### Exercise
Make an exact copy of each entry, leaving out every picture.

### Data for analysis
====

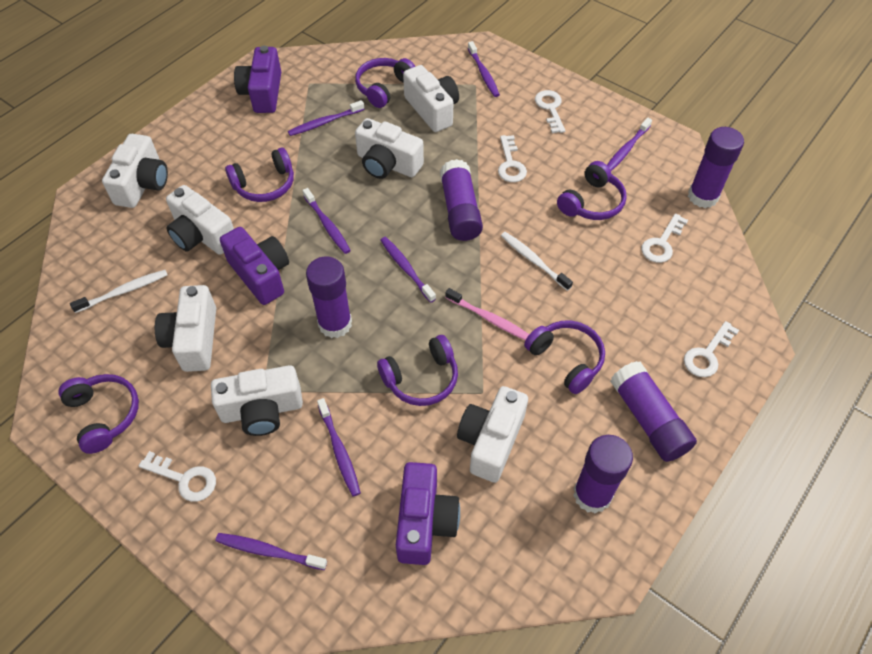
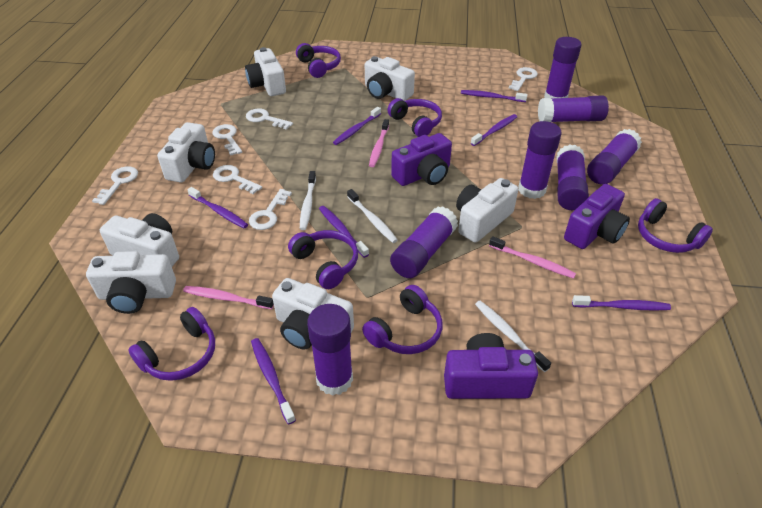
pink toothbrush: 1 -> 3
purple glue stick: 5 -> 7
white key: 5 -> 6
white toothbrush: 2 -> 3

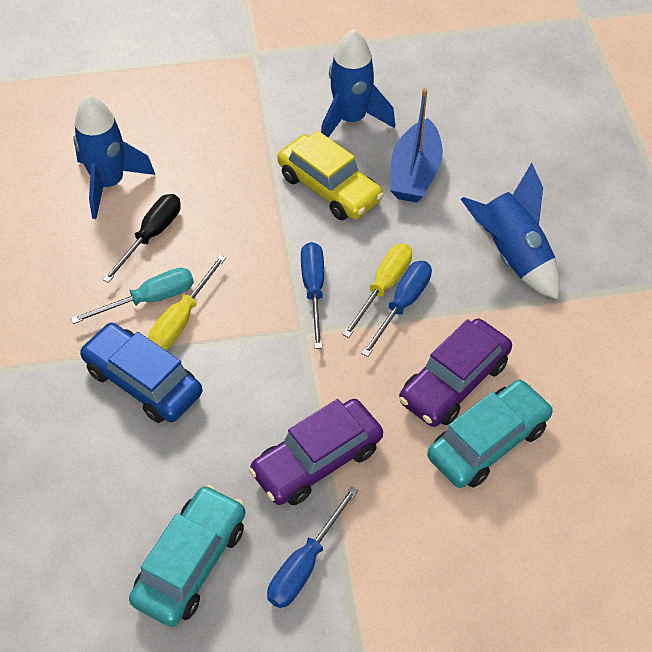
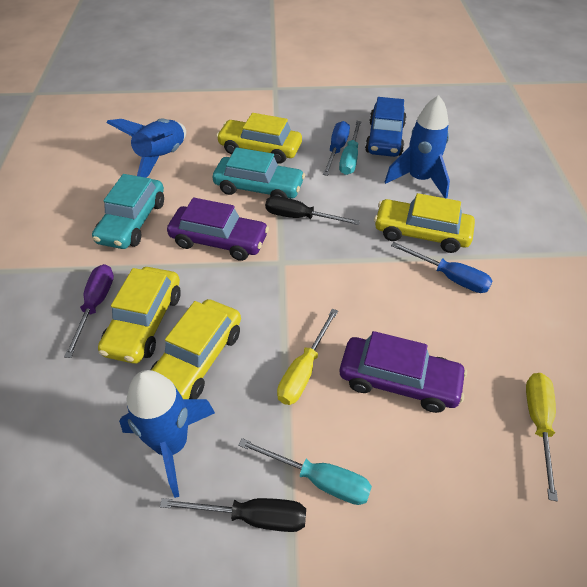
black screwdriver: 1 -> 2
blue boat: 1 -> 0
blue screwdriver: 3 -> 2
purple screwdriver: 0 -> 1
turquoise screwdriver: 1 -> 2
yellow car: 1 -> 4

====

### Answer box
pink toothbrush: 1 -> 3
purple glue stick: 5 -> 7
white key: 5 -> 6
white toothbrush: 2 -> 3

black screwdriver: 1 -> 2
blue boat: 1 -> 0
blue screwdriver: 3 -> 2
purple screwdriver: 0 -> 1
turquoise screwdriver: 1 -> 2
yellow car: 1 -> 4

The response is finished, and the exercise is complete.